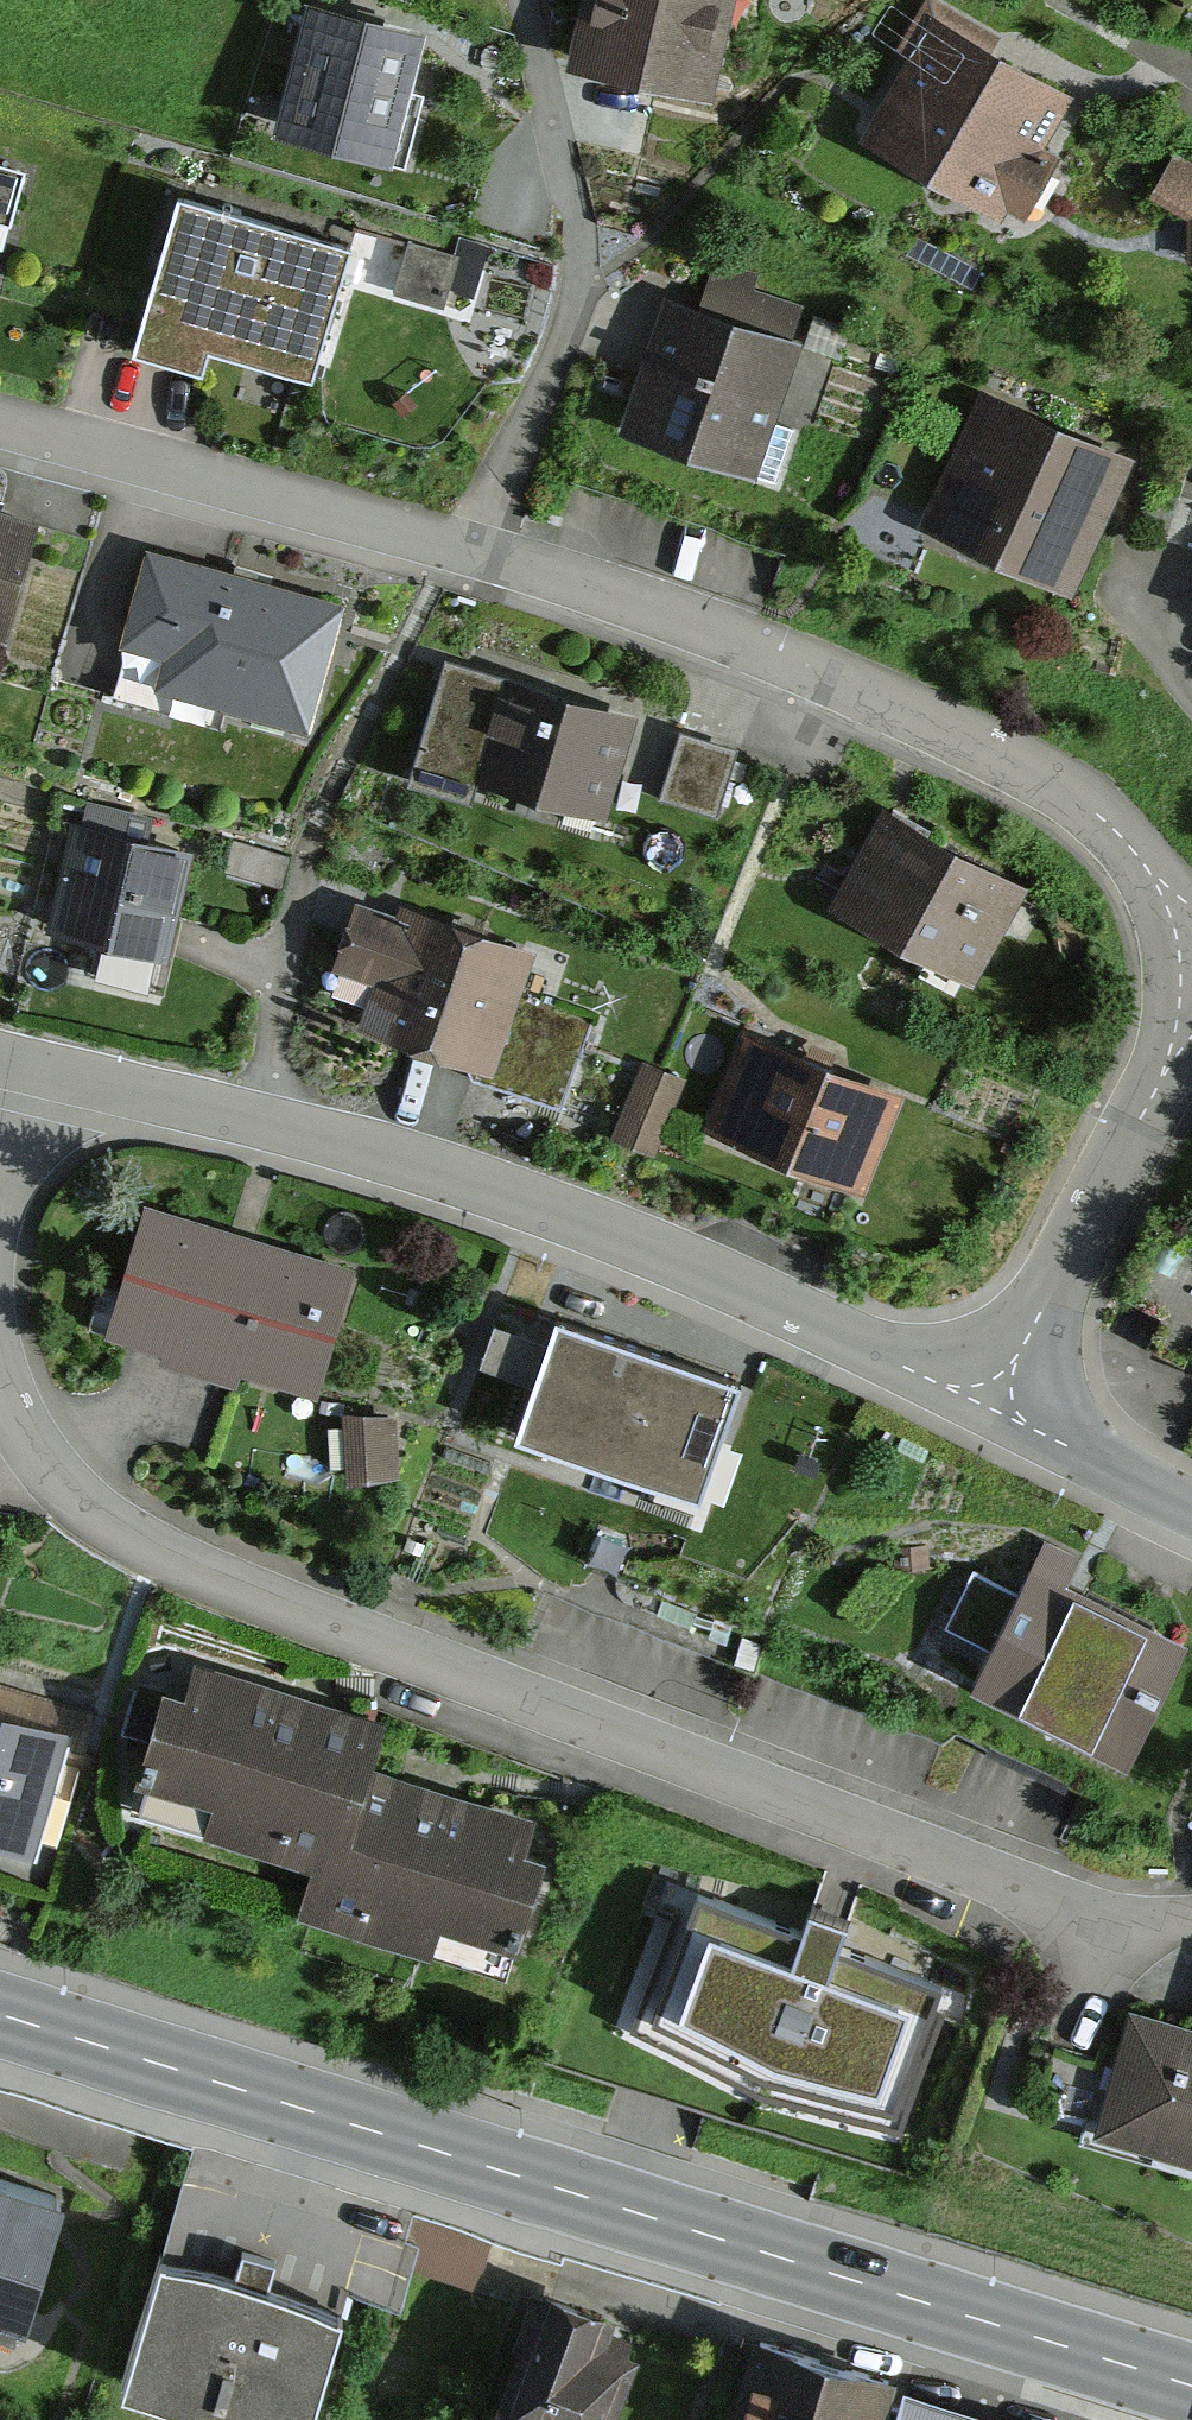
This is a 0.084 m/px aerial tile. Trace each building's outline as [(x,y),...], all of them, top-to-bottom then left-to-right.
[(574,71),(726,101),(747,0),(588,0),(574,71)] [(424,42),(306,14),(274,153),(392,180),(424,42)] [(1072,108),(936,25),(865,140),(1002,223),(1072,108)] [(1172,158),(1151,197),(1191,220),(1191,170),(1172,158)] [(0,169),(0,230),(37,239),(52,182),(0,169)] [(349,262),(177,214),(131,375),(202,395),(209,370),(311,398),(349,262)] [(716,269),(706,299),(799,330),(810,300),(716,269)] [(801,349),(665,304),(618,445),(754,490),(801,349)] [(1163,465),(1003,404),(960,518),(1120,578),(1163,465)] [(0,501),(0,622),(7,624),(38,512),(0,501)] [(345,596),(147,542),(122,633),(164,644),(156,674),(313,717),(345,596)] [(660,708),(479,661),(446,791),(626,838),(660,708)] [(682,730),(669,802),(727,813),(741,741),(682,730)] [(1061,896),(914,814),(861,909),(1008,990),(1061,896)] [(231,857),(97,828),(76,927),(210,956),(231,857)] [(555,946),(408,903),(375,1017),(492,1050),(484,1079),(571,1104),(591,1032),(535,1015),(555,946)] [(932,1110),(768,1045),(731,1139),(894,1204),(932,1110)] [(645,1061),(622,1133),(671,1149),(694,1077),(645,1061)] [(391,1267),(146,1203),(112,1336),(357,1400),(391,1267)] [(554,1320),(513,1433),(699,1499),(739,1386),(554,1320)] [(402,1469),(399,1413),(348,1416),(352,1472),(402,1469)] [(1017,1594),(973,1574),(922,1684),(1129,1779),(1189,1649),(1065,1592),(1080,1560),(1040,1542),(1017,1594)] [(128,1794),(322,1855),(350,1765),(366,1715),(196,1661),(185,1693),(163,1686),(128,1794)] [(0,1709),(0,1808),(30,1817),(58,1727),(0,1709)] [(520,1819),(350,1765),(322,1855),(308,1899),(501,1960),(536,1851),(512,1843),(520,1819)] [(947,1991),(701,1907),(651,2052),(897,2136),(947,1991)] [(1171,2040),(1092,2015),(1054,2130),(1191,2174),(1191,1976),(1171,2040)] [(18,2294),(52,2192),(0,2176),(0,2288),(18,2294)] [(342,2283),(160,2227),(122,2351),(304,2407),(342,2283)] [(497,2394),(563,2419),(596,2419),(625,2347),(600,2337),(610,2310),(541,2283),(497,2394)] [(761,2324),(731,2419),(1076,2419),(761,2324)]
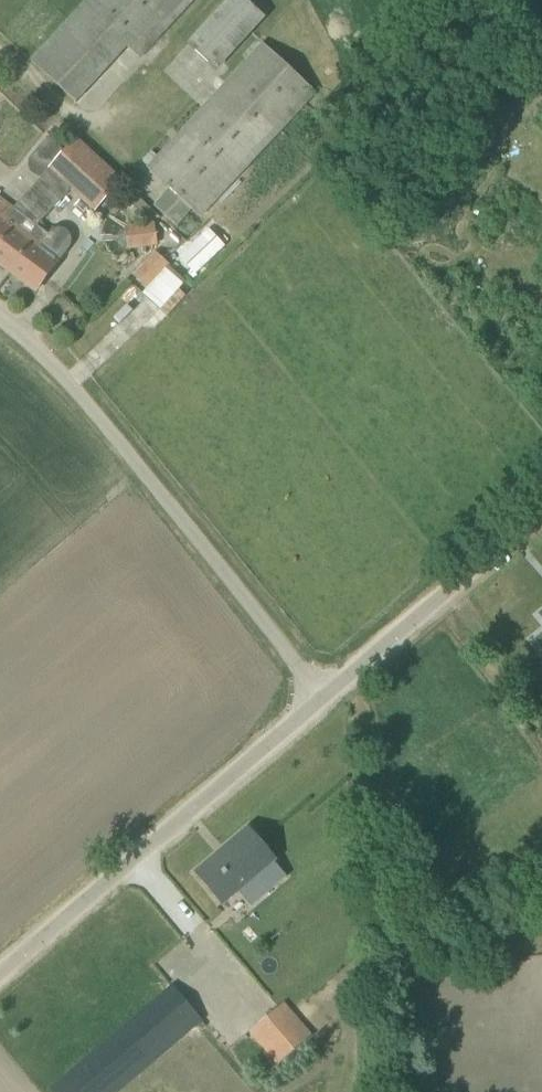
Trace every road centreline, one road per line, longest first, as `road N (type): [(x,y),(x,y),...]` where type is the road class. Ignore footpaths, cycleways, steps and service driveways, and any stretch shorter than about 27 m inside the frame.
road 1 (unclassified): [(325,693),(58,371),(0,317)]
road 2 (unclassified): [(0,973),(325,693)]
road 3 (unclassified): [(325,693),(541,508)]
road 4 (track): [(0,56),(154,191)]

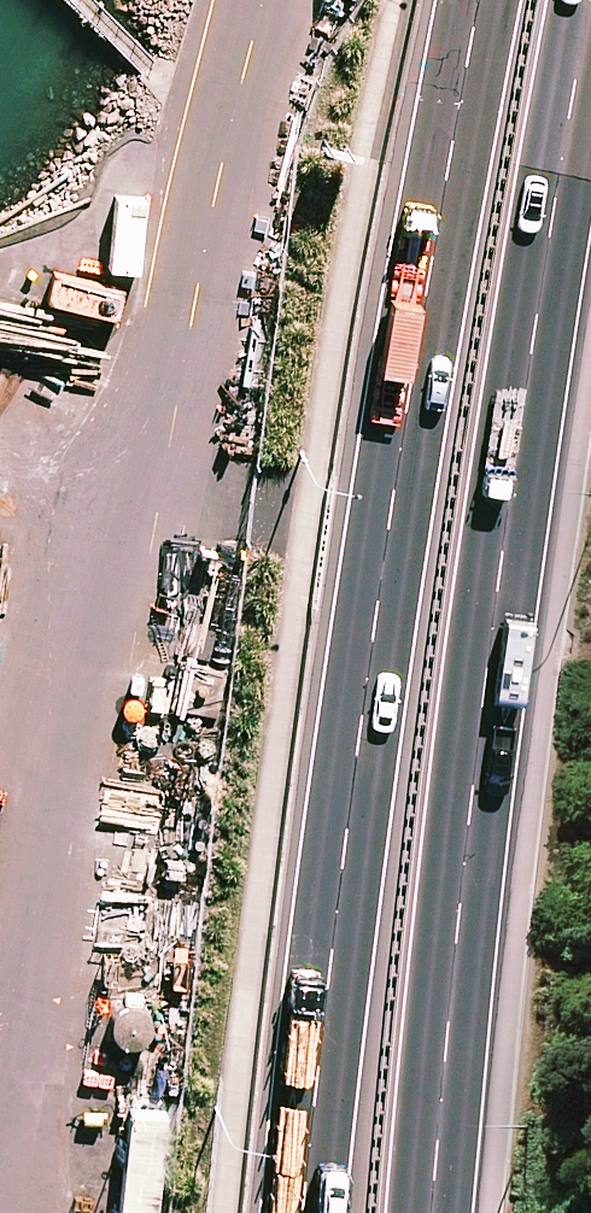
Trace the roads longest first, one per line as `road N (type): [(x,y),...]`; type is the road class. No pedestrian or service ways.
road 1 (trunk): [(318,1212),(418,413),(497,0)]
road 2 (trunk): [(590,89),(528,433),(442,1212)]

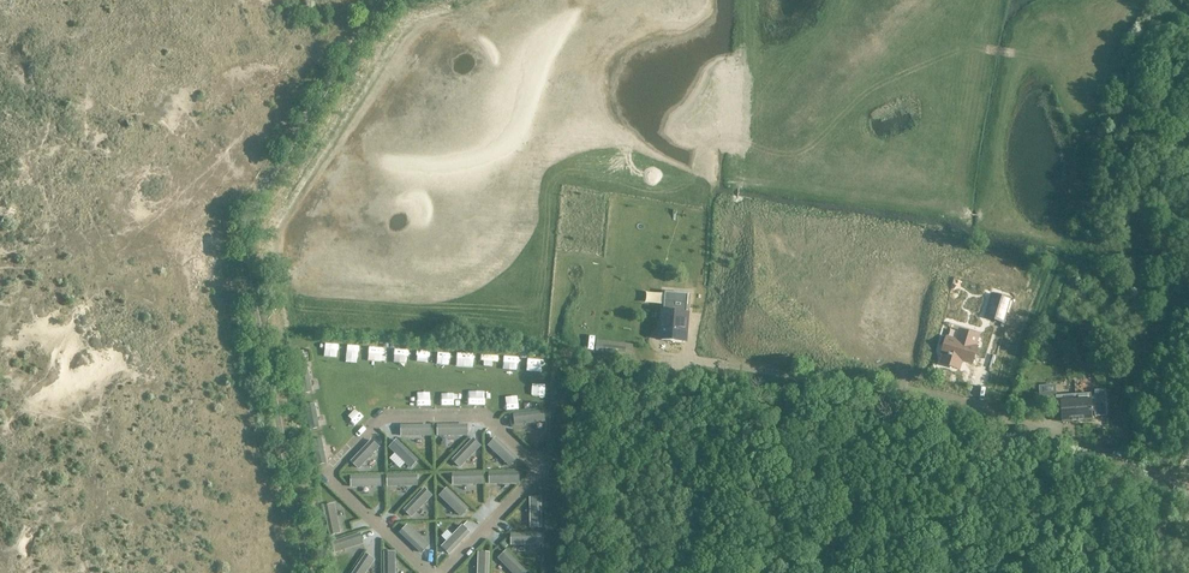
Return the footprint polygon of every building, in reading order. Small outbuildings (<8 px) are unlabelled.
[(688,294),(665,292),(661,340),(684,342),(688,294)] [(993,294),(989,308),(997,311),(994,319),(1002,322),(1005,313),(1010,299),(993,294)] [(943,354),(940,363),(953,367),(956,358),(963,360),(972,363),(977,346),(975,345),(978,335),(965,331),(962,341),(955,339),(947,337),(941,354),(943,354)] [(306,363),(304,350),(297,351),(299,364),(306,363)] [(313,371),(304,373),(308,395),(317,393),(313,371)] [(1090,393),(1076,394),(1076,400),(1077,420),(1092,419),(1092,410),(1095,410),(1095,416),(1104,416),(1103,390),(1095,390),(1095,396),(1091,397),(1090,393)] [(1056,393),(1048,393),(1049,408),(1057,407),(1057,401),(1056,393)] [(1061,395),(1056,395),(1057,401),(1057,407),(1062,407),(1063,421),(1077,420),(1076,400),(1076,394),(1061,395)] [(319,403),(310,405),(315,429),(323,428),(319,403)] [(543,411),(514,414),(515,424),(544,420),(543,411)] [(402,425),(402,435),(429,434),(429,425),(402,425)] [(439,425),(439,434),(467,434),(466,425),(439,425)] [(325,436),(316,438),(321,458),(328,457),(325,436)] [(473,438),(452,461),(459,468),(480,445),(473,438)] [(497,440),(490,447),(510,465),(517,458),(497,440)] [(399,441),(392,448),(412,466),(418,459),(399,441)] [(351,462),(358,468),(377,448),(370,442),(351,462)] [(490,474),(491,484),(518,483),(517,473),(490,474)] [(388,474),(388,484),(415,483),(415,474),(388,474)] [(453,474),(453,483),(480,483),(480,474),(453,474)] [(354,475),(354,485),(381,484),(381,475),(354,475)] [(447,487),(440,494),(460,513),(467,506),(447,487)] [(429,495),(422,488),(403,508),(410,514),(429,495)] [(542,498),(532,497),(531,524),(541,525),(542,498)] [(333,501),(323,503),(330,529),(339,527),(333,501)] [(420,551),(427,544),(407,526),(401,532),(420,551)] [(467,535),(460,529),(441,548),(448,555),(467,535)] [(338,551),(354,545),(355,548),(360,546),(359,543),(363,542),(360,534),(335,543),(338,551)] [(515,534),(515,544),(542,544),(542,534),(515,534)] [(369,548),(356,572),(358,572),(366,572),(378,553),(369,548)] [(499,557),(514,572),(521,572),(525,570),(506,551),(499,557)] [(479,553),(478,572),(488,572),(489,554),(479,553)] [(387,556),(387,572),(396,572),(397,556),(387,556)]
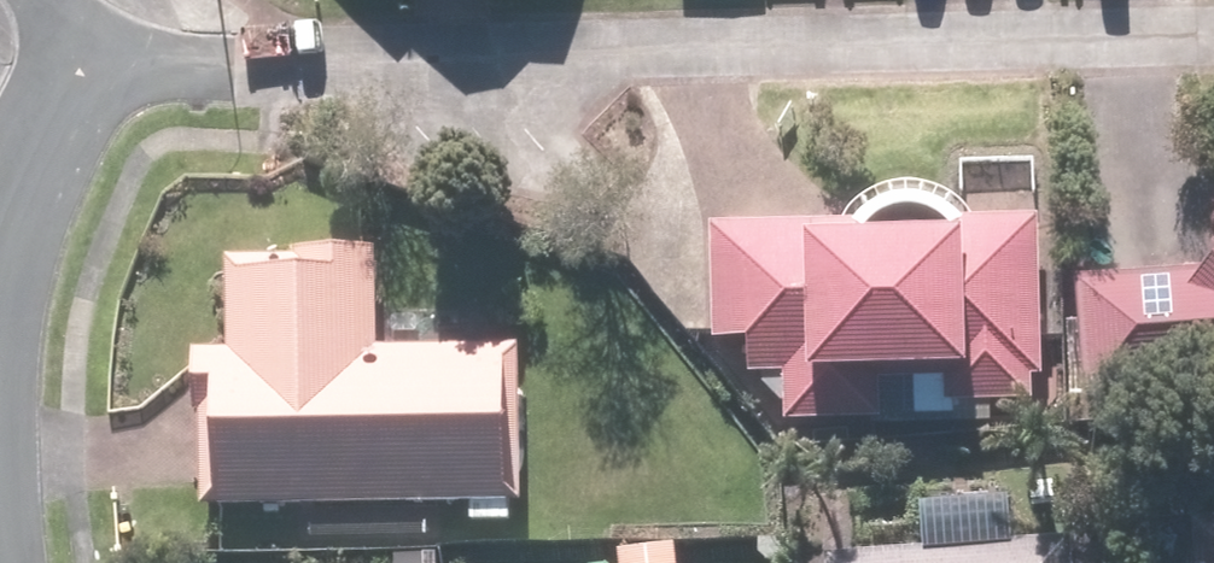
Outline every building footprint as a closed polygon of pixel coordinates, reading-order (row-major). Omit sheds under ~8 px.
[(841,235),(709,229),(703,341),(752,343),(751,374),(792,377),(789,428),(990,438),(992,400),(1039,402),(1052,160),(965,156),(963,202),(929,184),(895,184),(861,203),(841,235)] [(201,351),(198,502),(471,507),(471,523),(519,524),(522,355),(383,352),(385,256),(235,254),(233,351),(201,351)] [(1080,279),(1088,394),(1213,385),(1213,269),(1080,279)] [(1196,514),(1198,562),(1213,562),(1213,514),(1196,514)] [(1086,541),(832,556),(833,562),(1087,562),(1086,541)] [(618,546),(618,562),(684,562),(683,543),(618,546)]
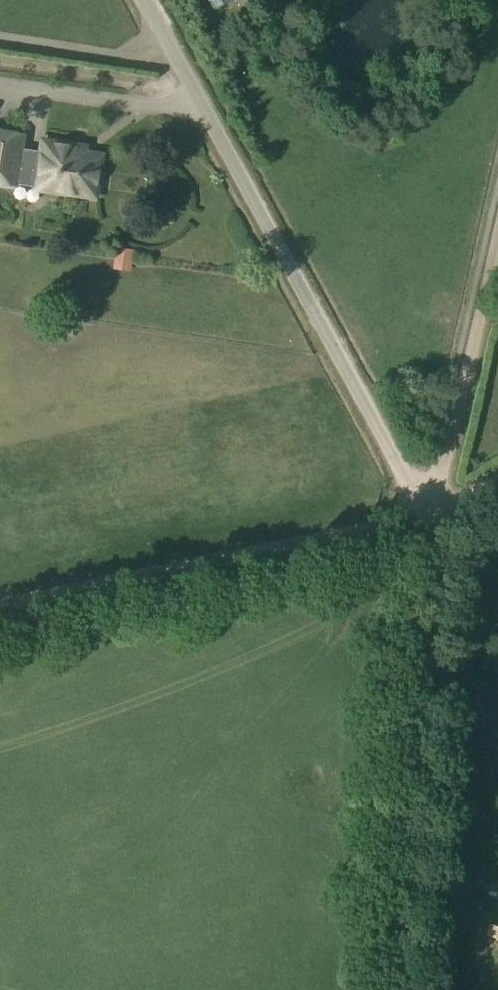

┄┄┄┄┄┄

**Work request**
Write down every line of the data above that includes the string "trunk".

**Result of the exercise**
road 1 (trunk): [(318,1212),(418,413),(497,0)]
road 2 (trunk): [(590,89),(528,433),(442,1212)]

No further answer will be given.